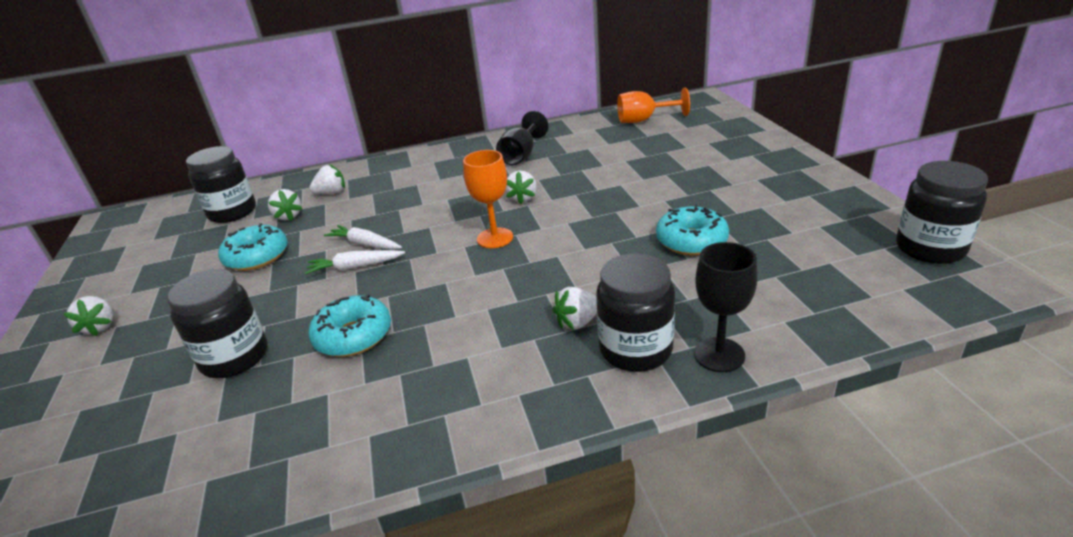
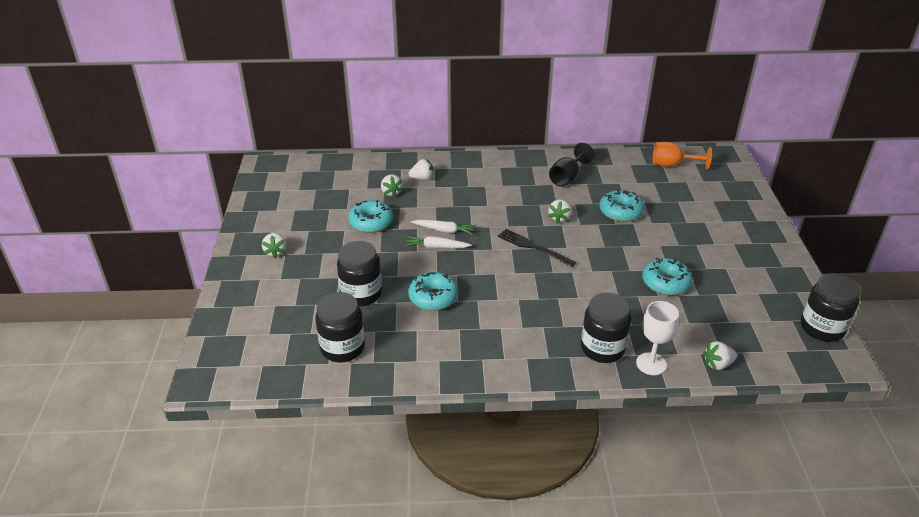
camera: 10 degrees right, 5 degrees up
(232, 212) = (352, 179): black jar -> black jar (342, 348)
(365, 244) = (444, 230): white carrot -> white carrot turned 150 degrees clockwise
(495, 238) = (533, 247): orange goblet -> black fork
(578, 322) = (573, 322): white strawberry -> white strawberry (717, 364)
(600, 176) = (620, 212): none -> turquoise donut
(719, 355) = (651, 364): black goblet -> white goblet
+ + + + +
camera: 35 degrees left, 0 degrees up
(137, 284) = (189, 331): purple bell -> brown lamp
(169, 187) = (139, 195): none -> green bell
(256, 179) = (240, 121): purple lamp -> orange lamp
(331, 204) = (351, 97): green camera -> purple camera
+ + + + +
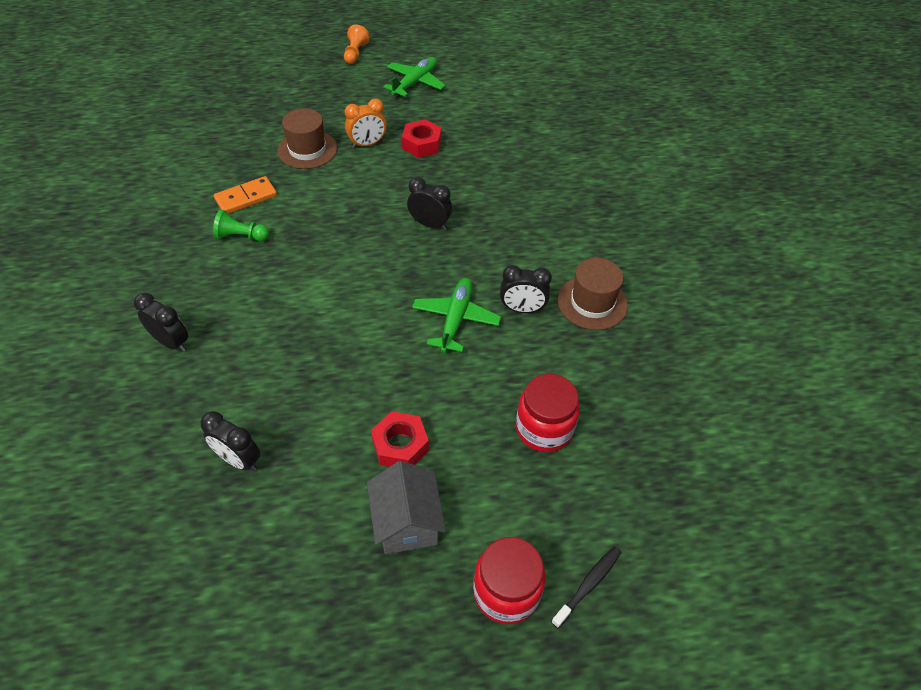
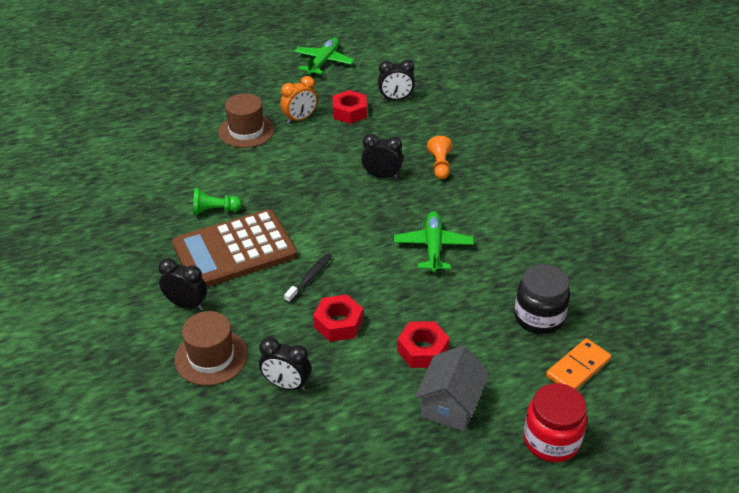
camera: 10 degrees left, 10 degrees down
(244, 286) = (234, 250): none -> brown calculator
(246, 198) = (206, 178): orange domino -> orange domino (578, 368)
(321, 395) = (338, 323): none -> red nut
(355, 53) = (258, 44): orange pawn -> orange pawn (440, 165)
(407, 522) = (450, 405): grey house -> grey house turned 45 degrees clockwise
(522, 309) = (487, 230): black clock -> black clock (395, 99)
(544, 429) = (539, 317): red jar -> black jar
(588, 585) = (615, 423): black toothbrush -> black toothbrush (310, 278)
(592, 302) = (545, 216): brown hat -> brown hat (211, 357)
+ + + + +
Every line in the listing above that mentions "black" should be returned.

:: Reply to the exercise ::
(232, 212) = (352, 179): black jar -> black jar (342, 348)
(495, 238) = (533, 247): orange goblet -> black fork
(719, 355) = (651, 364): black goblet -> white goblet
(522, 309) = (487, 230): black clock -> black clock (395, 99)
(544, 429) = (539, 317): red jar -> black jar
(588, 585) = (615, 423): black toothbrush -> black toothbrush (310, 278)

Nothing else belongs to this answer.